Task description: Going down the data below, set down exactly the line with "(587, 539) = (513, 345): brown ruler -> none" and each line after it through the line with "(465, 370) = (794, 396): pink"; no other lines.

Dataset extract:
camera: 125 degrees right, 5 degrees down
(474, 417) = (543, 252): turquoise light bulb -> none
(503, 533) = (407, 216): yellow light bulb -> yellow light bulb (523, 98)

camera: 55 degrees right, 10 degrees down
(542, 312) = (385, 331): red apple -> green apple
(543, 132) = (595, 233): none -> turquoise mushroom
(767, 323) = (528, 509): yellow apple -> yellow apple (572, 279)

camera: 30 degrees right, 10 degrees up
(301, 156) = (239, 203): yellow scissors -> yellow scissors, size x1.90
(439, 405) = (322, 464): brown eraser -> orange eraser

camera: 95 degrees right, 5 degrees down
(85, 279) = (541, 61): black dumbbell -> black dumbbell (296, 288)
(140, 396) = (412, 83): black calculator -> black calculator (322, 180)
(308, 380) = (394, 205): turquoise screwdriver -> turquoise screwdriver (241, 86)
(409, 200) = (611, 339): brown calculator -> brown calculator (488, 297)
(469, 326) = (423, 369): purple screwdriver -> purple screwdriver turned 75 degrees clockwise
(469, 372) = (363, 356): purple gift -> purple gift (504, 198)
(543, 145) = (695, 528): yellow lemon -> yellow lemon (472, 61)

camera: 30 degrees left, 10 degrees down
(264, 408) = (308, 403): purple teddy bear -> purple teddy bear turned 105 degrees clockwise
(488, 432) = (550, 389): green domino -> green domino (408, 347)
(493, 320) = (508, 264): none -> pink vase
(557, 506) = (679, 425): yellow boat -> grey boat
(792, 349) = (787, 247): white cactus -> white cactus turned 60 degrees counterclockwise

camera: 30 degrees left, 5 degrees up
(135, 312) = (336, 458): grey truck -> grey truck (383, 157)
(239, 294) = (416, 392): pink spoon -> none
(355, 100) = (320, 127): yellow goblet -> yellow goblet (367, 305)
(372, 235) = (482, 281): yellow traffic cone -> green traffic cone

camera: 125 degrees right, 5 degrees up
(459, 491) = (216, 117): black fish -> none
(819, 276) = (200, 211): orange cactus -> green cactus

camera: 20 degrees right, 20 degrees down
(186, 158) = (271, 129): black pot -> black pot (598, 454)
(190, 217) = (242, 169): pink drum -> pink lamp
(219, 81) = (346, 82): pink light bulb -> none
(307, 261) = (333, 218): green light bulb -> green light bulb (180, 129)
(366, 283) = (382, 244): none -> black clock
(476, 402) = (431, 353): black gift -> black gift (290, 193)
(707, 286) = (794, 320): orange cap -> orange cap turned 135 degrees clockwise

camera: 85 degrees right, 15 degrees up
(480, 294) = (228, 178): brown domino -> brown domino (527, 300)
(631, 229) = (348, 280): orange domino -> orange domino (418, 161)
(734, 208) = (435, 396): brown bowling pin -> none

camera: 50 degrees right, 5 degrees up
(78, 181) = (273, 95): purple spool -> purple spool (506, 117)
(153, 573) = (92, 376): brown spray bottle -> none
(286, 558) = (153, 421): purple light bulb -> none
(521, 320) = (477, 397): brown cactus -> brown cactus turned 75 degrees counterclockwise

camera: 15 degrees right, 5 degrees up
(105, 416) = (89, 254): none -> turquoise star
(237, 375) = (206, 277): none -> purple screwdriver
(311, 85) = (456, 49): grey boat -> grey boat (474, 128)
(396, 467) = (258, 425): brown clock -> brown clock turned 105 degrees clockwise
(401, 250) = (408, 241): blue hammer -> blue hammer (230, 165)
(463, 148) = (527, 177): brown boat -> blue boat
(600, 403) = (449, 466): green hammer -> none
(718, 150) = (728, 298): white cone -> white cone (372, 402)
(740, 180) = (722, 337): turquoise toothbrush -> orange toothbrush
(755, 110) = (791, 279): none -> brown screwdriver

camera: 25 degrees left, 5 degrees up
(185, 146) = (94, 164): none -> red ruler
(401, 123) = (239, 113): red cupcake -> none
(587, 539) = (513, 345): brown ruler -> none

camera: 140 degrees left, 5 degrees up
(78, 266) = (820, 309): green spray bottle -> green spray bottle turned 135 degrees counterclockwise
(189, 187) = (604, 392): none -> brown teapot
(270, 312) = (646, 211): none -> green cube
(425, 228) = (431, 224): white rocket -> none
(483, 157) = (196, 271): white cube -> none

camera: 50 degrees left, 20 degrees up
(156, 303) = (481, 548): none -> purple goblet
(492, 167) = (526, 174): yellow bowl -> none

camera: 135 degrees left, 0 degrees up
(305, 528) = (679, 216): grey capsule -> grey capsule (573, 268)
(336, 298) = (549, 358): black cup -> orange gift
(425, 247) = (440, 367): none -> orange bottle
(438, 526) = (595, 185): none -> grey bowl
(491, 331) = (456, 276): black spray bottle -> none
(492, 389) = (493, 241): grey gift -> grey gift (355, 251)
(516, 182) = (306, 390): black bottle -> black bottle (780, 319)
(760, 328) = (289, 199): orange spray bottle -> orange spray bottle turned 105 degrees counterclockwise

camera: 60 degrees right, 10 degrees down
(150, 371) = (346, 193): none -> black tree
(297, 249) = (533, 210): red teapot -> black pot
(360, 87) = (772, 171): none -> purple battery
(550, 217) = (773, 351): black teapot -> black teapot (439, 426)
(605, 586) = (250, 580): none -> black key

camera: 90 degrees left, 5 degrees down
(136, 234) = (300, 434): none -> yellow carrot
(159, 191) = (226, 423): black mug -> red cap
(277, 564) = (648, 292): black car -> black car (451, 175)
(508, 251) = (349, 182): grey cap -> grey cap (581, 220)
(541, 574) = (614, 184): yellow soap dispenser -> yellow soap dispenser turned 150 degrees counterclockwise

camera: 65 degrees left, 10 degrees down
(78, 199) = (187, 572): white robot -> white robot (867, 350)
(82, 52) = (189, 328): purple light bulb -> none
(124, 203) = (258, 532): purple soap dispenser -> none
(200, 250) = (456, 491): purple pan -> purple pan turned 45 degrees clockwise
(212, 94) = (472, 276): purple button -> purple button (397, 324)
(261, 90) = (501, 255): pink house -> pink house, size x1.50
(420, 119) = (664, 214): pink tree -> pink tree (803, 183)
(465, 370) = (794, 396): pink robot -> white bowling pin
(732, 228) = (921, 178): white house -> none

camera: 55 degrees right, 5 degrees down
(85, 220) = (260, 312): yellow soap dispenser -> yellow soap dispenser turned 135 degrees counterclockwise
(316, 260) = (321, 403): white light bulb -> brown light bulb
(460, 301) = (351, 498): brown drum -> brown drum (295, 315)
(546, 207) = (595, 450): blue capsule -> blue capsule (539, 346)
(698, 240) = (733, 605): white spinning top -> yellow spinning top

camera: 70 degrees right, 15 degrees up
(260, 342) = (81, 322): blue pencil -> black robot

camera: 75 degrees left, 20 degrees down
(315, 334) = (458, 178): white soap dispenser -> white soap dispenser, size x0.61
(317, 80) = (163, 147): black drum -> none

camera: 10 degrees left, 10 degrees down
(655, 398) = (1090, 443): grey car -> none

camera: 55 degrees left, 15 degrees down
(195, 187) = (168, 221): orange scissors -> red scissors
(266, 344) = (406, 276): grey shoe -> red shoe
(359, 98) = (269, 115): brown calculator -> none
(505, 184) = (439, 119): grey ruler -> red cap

Answer area:
(587, 539) = (513, 345): brown ruler -> none

camera: 140 degrees left, 5 degrees up
(78, 266) = (820, 309): green spray bottle -> green spray bottle turned 135 degrees counterclockwise
(189, 187) = (604, 392): none -> brown teapot
(270, 312) = (646, 211): none -> green cube
(425, 228) = (431, 224): white rocket -> none
(483, 157) = (196, 271): white cube -> none

camera: 50 degrees left, 20 degrees up
(156, 303) = (481, 548): none -> purple goblet
(492, 167) = (526, 174): yellow bowl -> none

camera: 135 degrees left, 0 degrees up
(305, 528) = (679, 216): grey capsule -> grey capsule (573, 268)
(336, 298) = (549, 358): black cup -> orange gift
(425, 247) = (440, 367): none -> orange bottle
(438, 526) = (595, 185): none -> grey bowl
(491, 331) = (456, 276): black spray bottle -> none
(492, 389) = (493, 241): grey gift -> grey gift (355, 251)
(516, 182) = (306, 390): black bottle -> black bottle (780, 319)
(760, 328) = (289, 199): orange spray bottle -> orange spray bottle turned 105 degrees counterclockwise

camera: 60 degrees right, 10 degrees down
(150, 371) = (346, 193): none -> black tree
(297, 249) = (533, 210): red teapot -> black pot
(360, 87) = (772, 171): none -> purple battery
(550, 217) = (773, 351): black teapot -> black teapot (439, 426)
(605, 586) = (250, 580): none -> black key

camera: 90 degrees left, 5 degrees down
(136, 234) = (300, 434): none -> yellow carrot
(159, 191) = (226, 423): black mug -> red cap
(277, 564) = (648, 292): black car -> black car (451, 175)
(508, 251) = (349, 182): grey cap -> grey cap (581, 220)
(541, 574) = (614, 184): yellow soap dispenser -> yellow soap dispenser turned 150 degrees counterclockwise

camera: 65 degrees left, 10 degrees down
(78, 199) = (187, 572): white robot -> white robot (867, 350)
(82, 52) = (189, 328): purple light bulb -> none
(124, 203) = (258, 532): purple soap dispenser -> none
(200, 250) = (456, 491): purple pan -> purple pan turned 45 degrees clockwise
(212, 94) = (472, 276): purple button -> purple button (397, 324)
(261, 90) = (501, 255): pink house -> pink house, size x1.50
(420, 119) = (664, 214): pink tree -> pink tree (803, 183)
(465, 370) = (794, 396): pink robot -> white bowling pin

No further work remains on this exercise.